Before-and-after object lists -

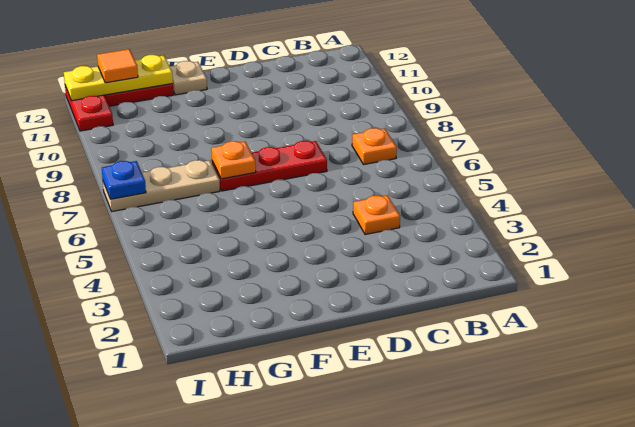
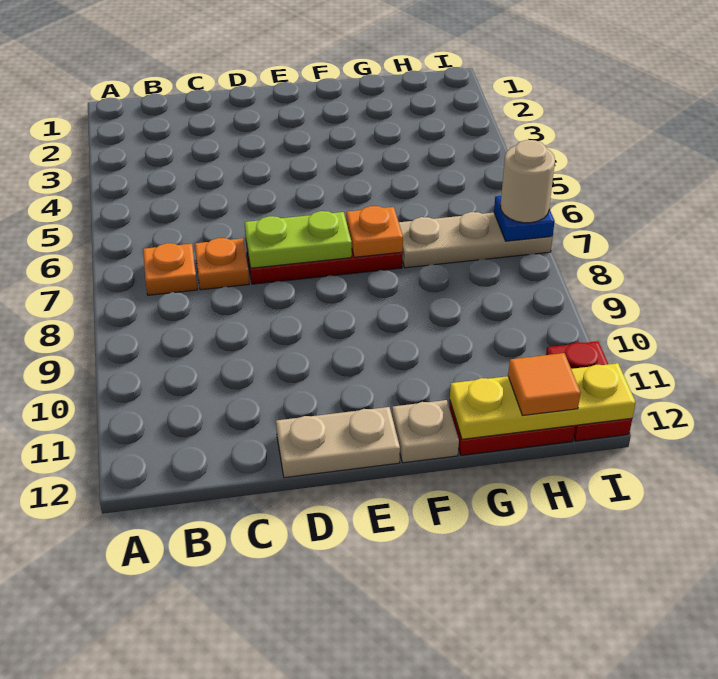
orange plate C4 level 1 -> orange plate C7 level 1
none -> lime plate D7:E7 level 2
none -> tan plate D12:E12 level 1
none -> tan round brick I7 level 3

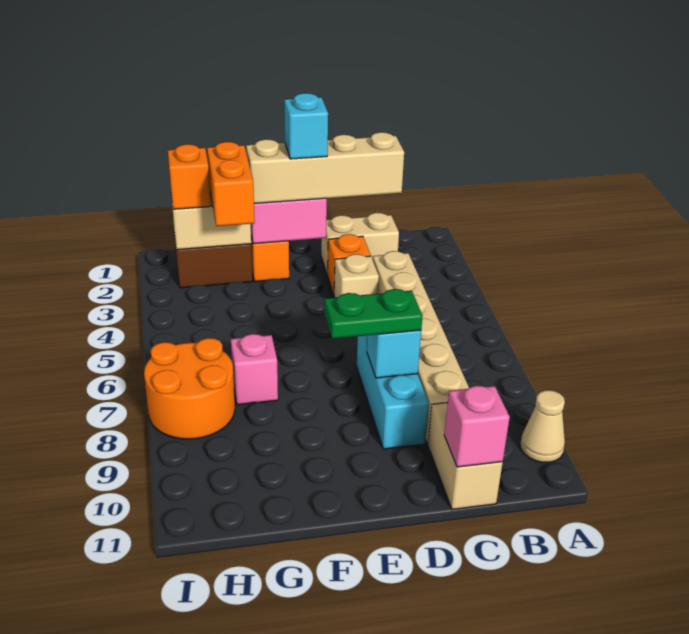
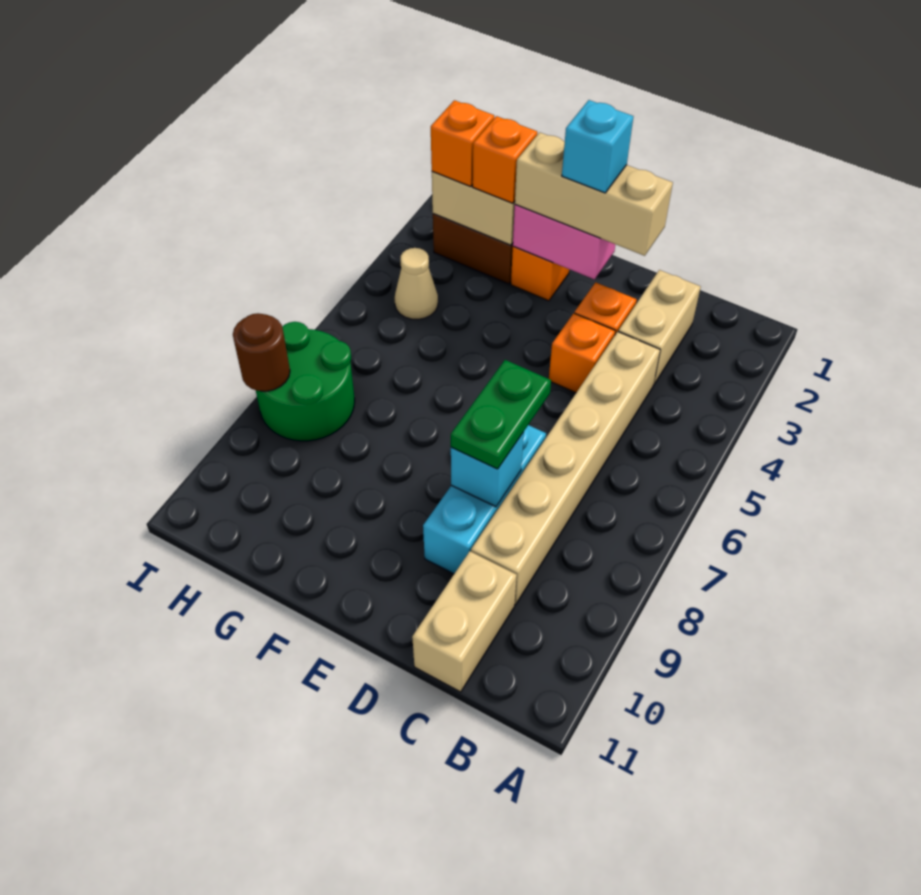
tan cone A10 level 1 -> tan cone H4 level 1
tan brick C2:D2 level 1 -> tan brick C2:C3 level 1
tan brick C2:F2 level 3 -> tan brick D2:F2 level 3
pink brick C11 level 2 -> none
tan brick D4 level 1 -> orange brick D4 level 1
green plate D8:E8 level 3 -> green plate D7:D8 level 3
orange brick G2:G3 level 3 -> orange brick G2 level 3
pink brick G7 level 1 -> none
orange round brick H7:I8 level 1 -> green round brick H7:I8 level 1
none -> brown round brick I8 level 2

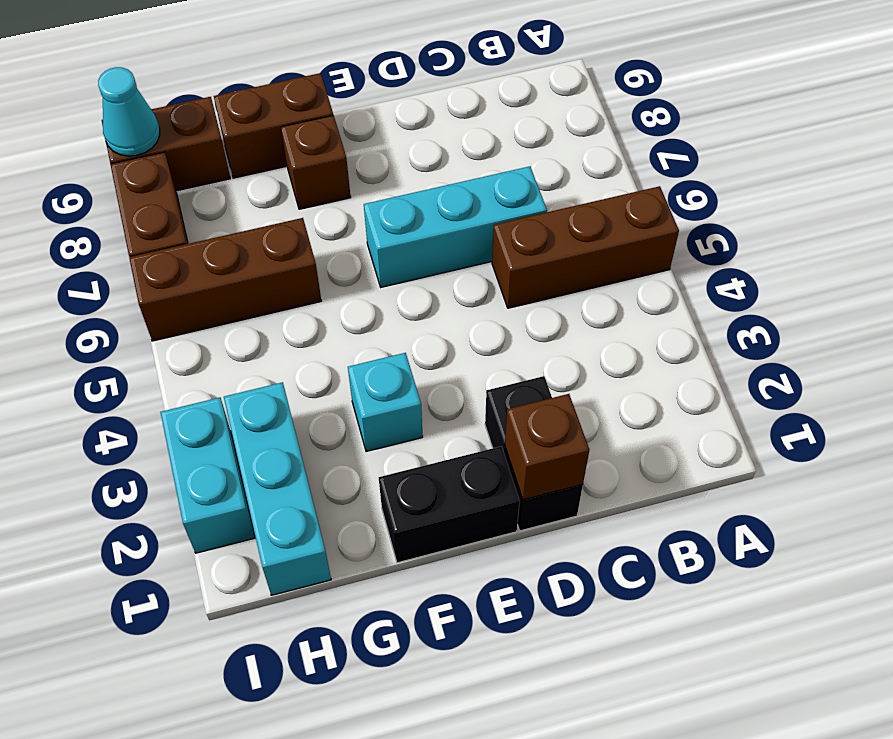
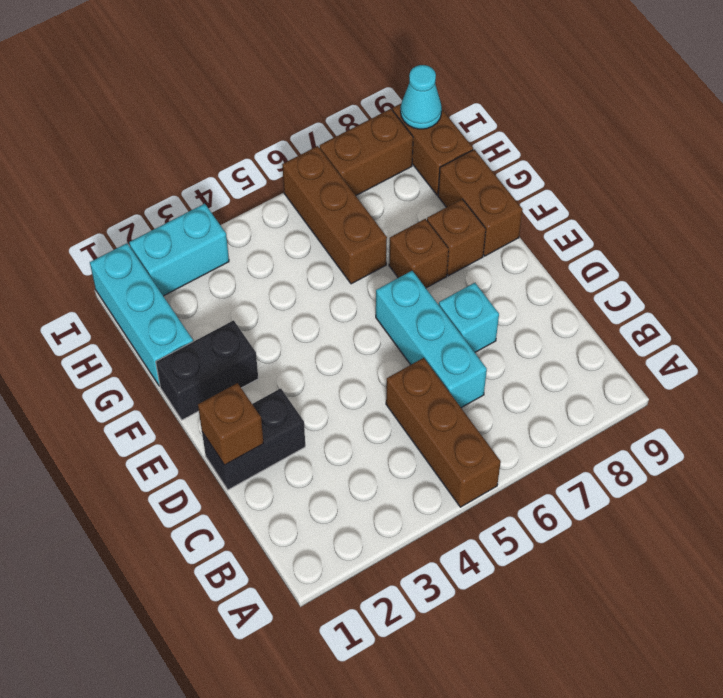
black brick E1:F1 level 1 -> black brick F1:F2 level 1
cyan brick F3 level 1 -> cyan brick D7 level 1
none -> brown brick F7 level 1
cyan brick H1:H3 level 1 -> cyan brick G1:I1 level 1

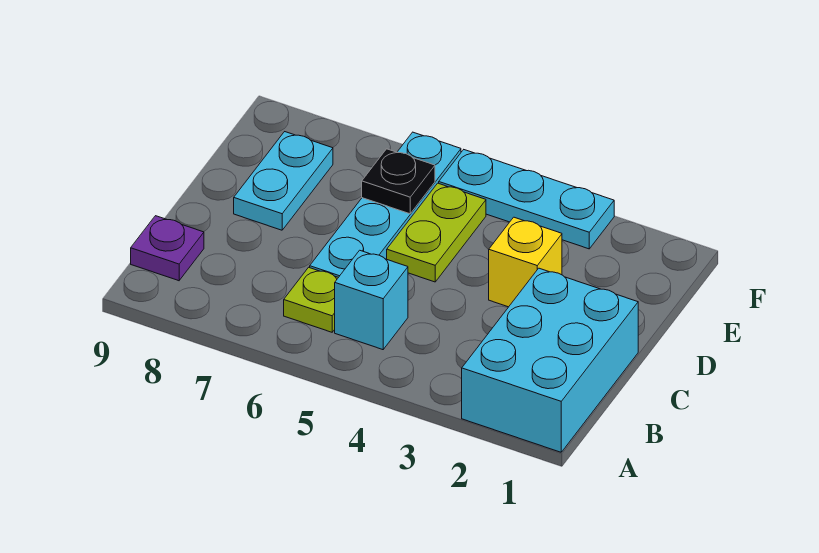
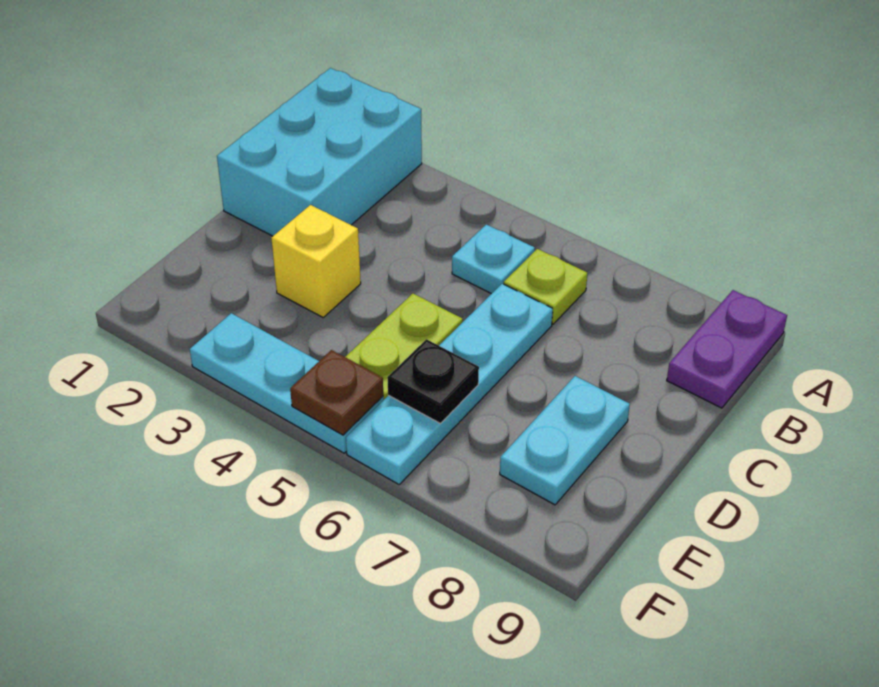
cyan brick B5 level 1 -> cyan plate B5 level 1
purple plate B9 level 1 -> purple plate A9:B9 level 1
none -> brown plate F5 level 2

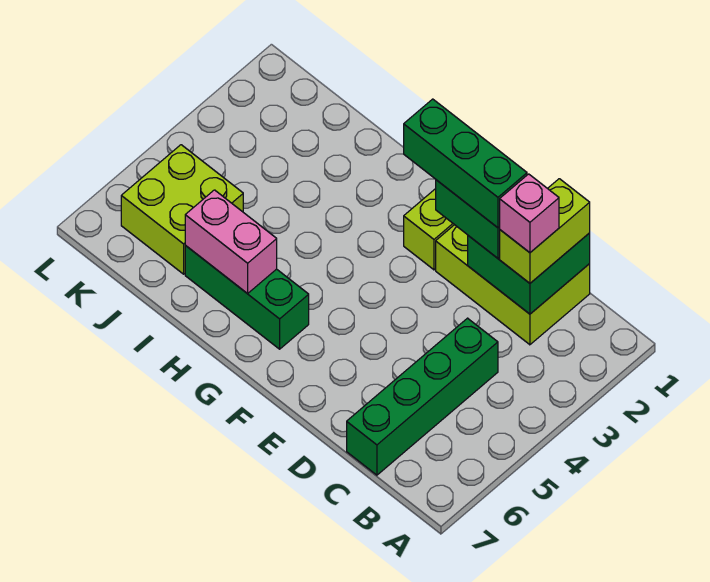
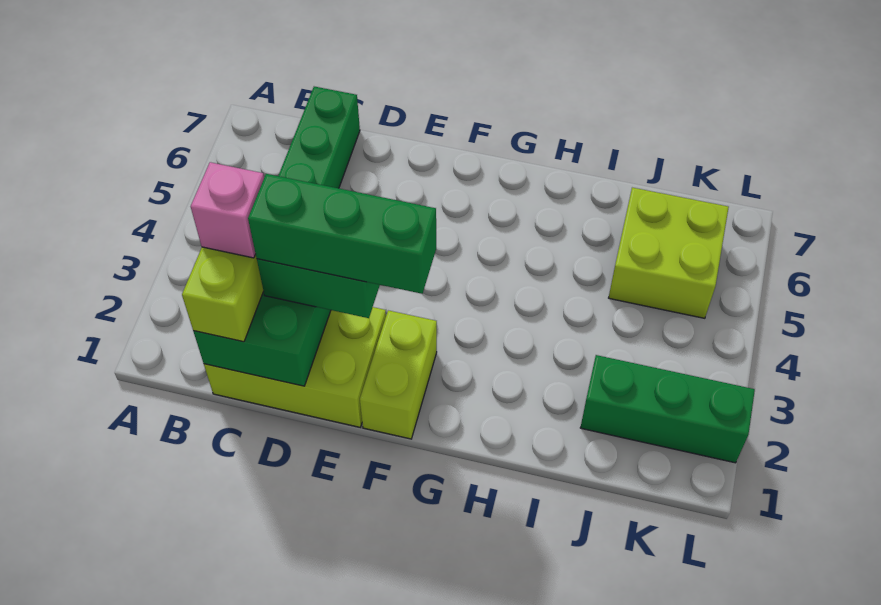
green brick G6:I6 level 1 -> green brick J2:L2 level 1
pink brick H6:I6 level 2 -> none

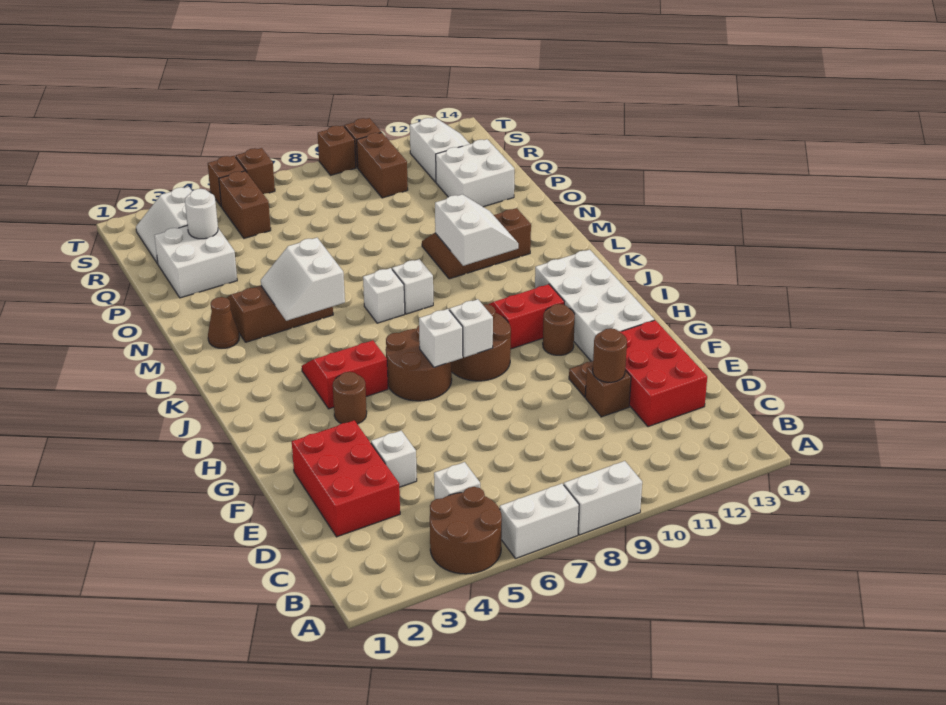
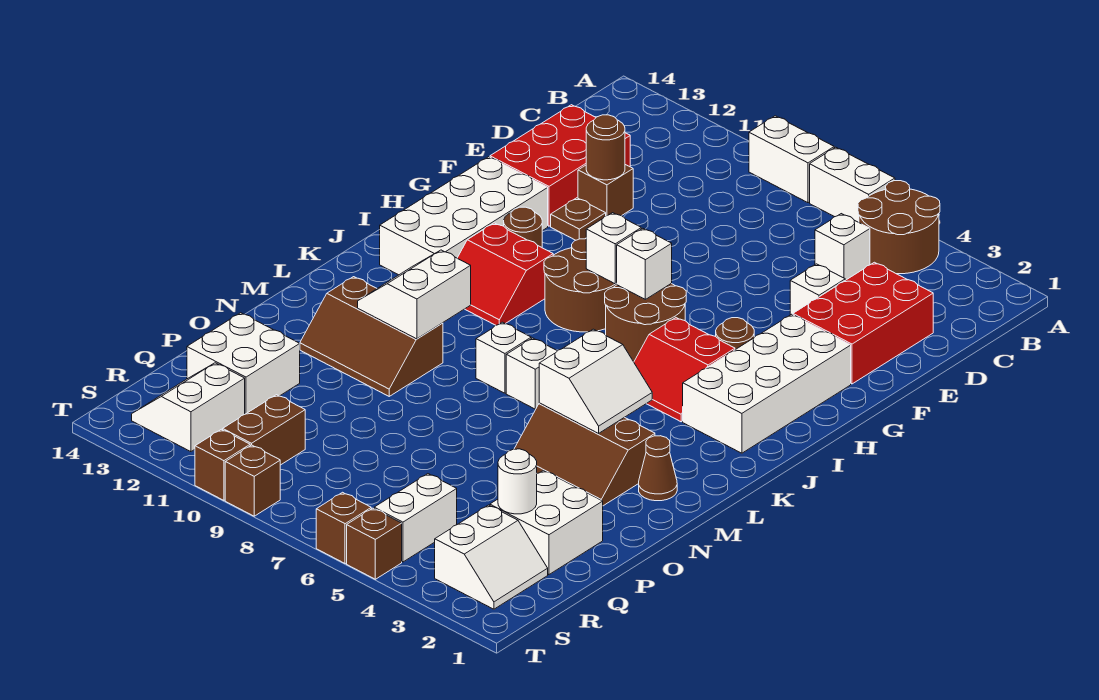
none -> white brick G2:J3 level 1
brown brick R5:S5 level 1 -> white brick R5:S5 level 1

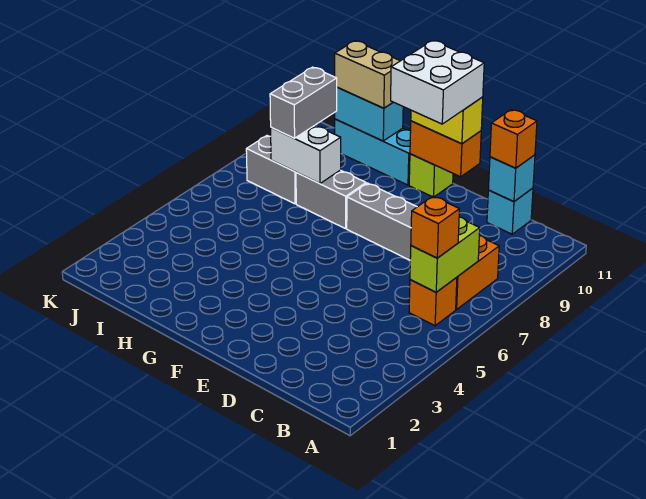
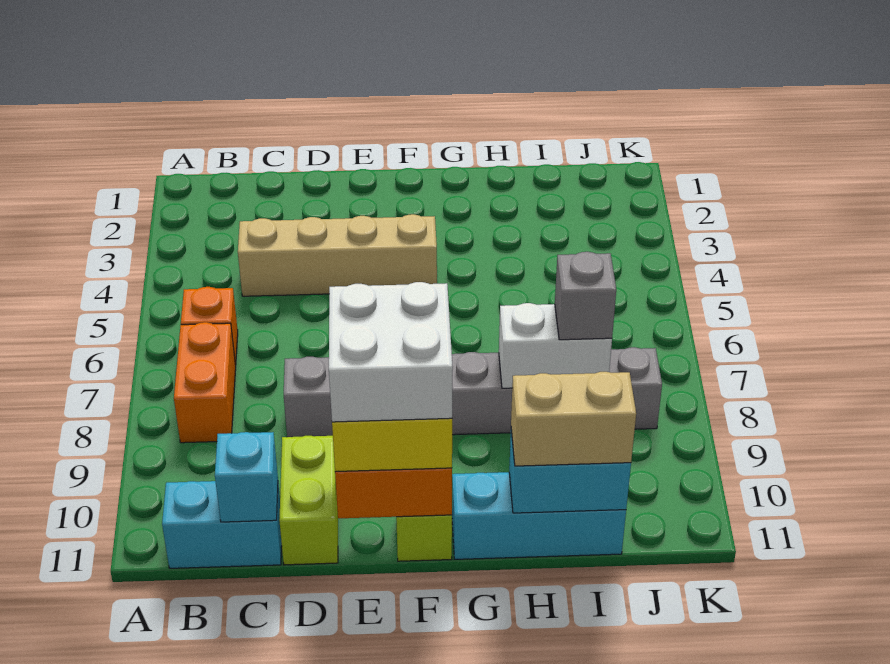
lime brick B6:B7 level 2 -> lime brick D10:D11 level 1
orange brick B6 level 3 -> none
none -> tan brick C4:F4 level 1
cyan brick C11 level 1 -> cyan brick B11:C11 level 1
orange brick C11 level 3 -> none
grey brick I8:I9 level 3 -> grey brick I8 level 3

Assignment - Your reply should repeat the entries above exactly, leaving the pictures out.

Output below -
orange plate C4 level 1 -> orange plate C7 level 1
none -> lime plate D7:E7 level 2
none -> tan plate D12:E12 level 1
none -> tan round brick I7 level 3

tan cone A10 level 1 -> tan cone H4 level 1
tan brick C2:D2 level 1 -> tan brick C2:C3 level 1
tan brick C2:F2 level 3 -> tan brick D2:F2 level 3
pink brick C11 level 2 -> none
tan brick D4 level 1 -> orange brick D4 level 1
green plate D8:E8 level 3 -> green plate D7:D8 level 3
orange brick G2:G3 level 3 -> orange brick G2 level 3
pink brick G7 level 1 -> none
orange round brick H7:I8 level 1 -> green round brick H7:I8 level 1
none -> brown round brick I8 level 2

black brick E1:F1 level 1 -> black brick F1:F2 level 1
cyan brick F3 level 1 -> cyan brick D7 level 1
none -> brown brick F7 level 1
cyan brick H1:H3 level 1 -> cyan brick G1:I1 level 1

cyan brick B5 level 1 -> cyan plate B5 level 1
purple plate B9 level 1 -> purple plate A9:B9 level 1
none -> brown plate F5 level 2

green brick G6:I6 level 1 -> green brick J2:L2 level 1
pink brick H6:I6 level 2 -> none

none -> white brick G2:J3 level 1
brown brick R5:S5 level 1 -> white brick R5:S5 level 1

lime brick B6:B7 level 2 -> lime brick D10:D11 level 1
orange brick B6 level 3 -> none
none -> tan brick C4:F4 level 1
cyan brick C11 level 1 -> cyan brick B11:C11 level 1
orange brick C11 level 3 -> none
grey brick I8:I9 level 3 -> grey brick I8 level 3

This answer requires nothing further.